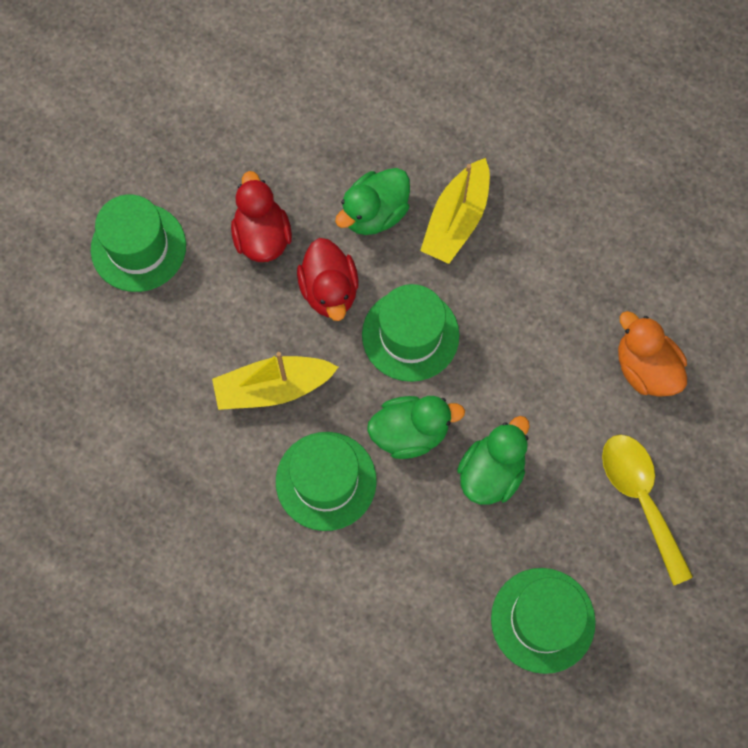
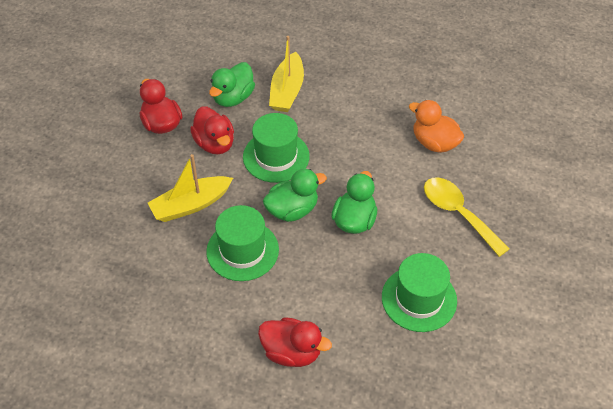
camera: 15 degrees left, 20 degrees down
(138, 247) = (78, 146): green hat -> none
(352, 654) = (292, 352): none -> red duck

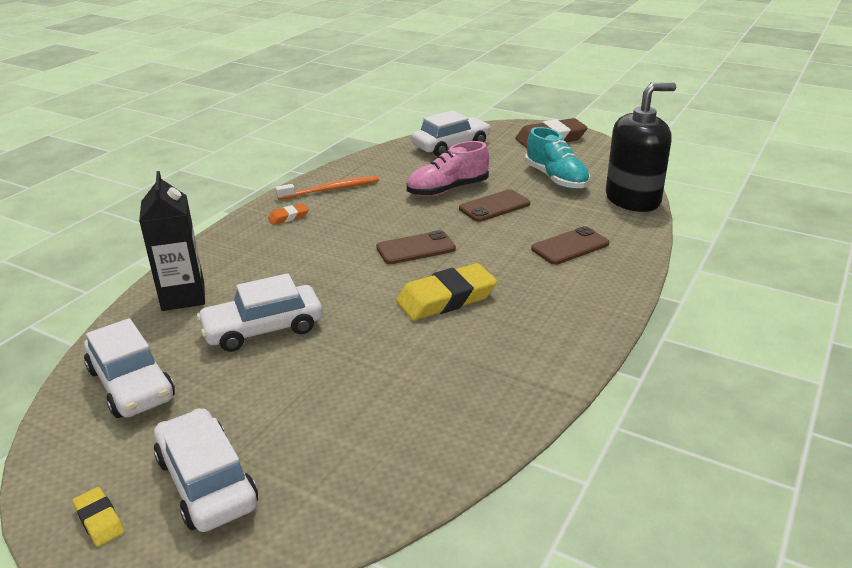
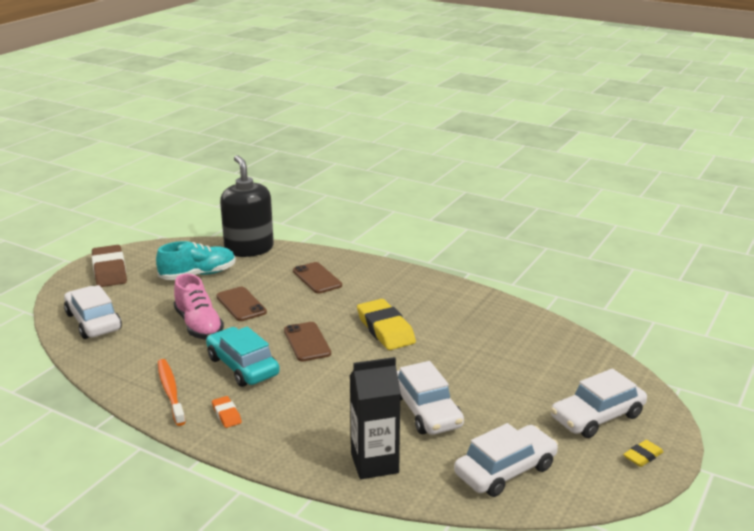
camera: 90 degrees left, 5 degrees down
(369, 217) = (243, 366): none -> turquoise car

· · ·

(Exercise description): From the material above, output every line exactly as written, dropping any picture.

(Reply):
camera: 15 degrees left, 20 degrees down
(138, 247) = (78, 146): green hat -> none
(352, 654) = (292, 352): none -> red duck

camera: 90 degrees left, 5 degrees down
(369, 217) = (243, 366): none -> turquoise car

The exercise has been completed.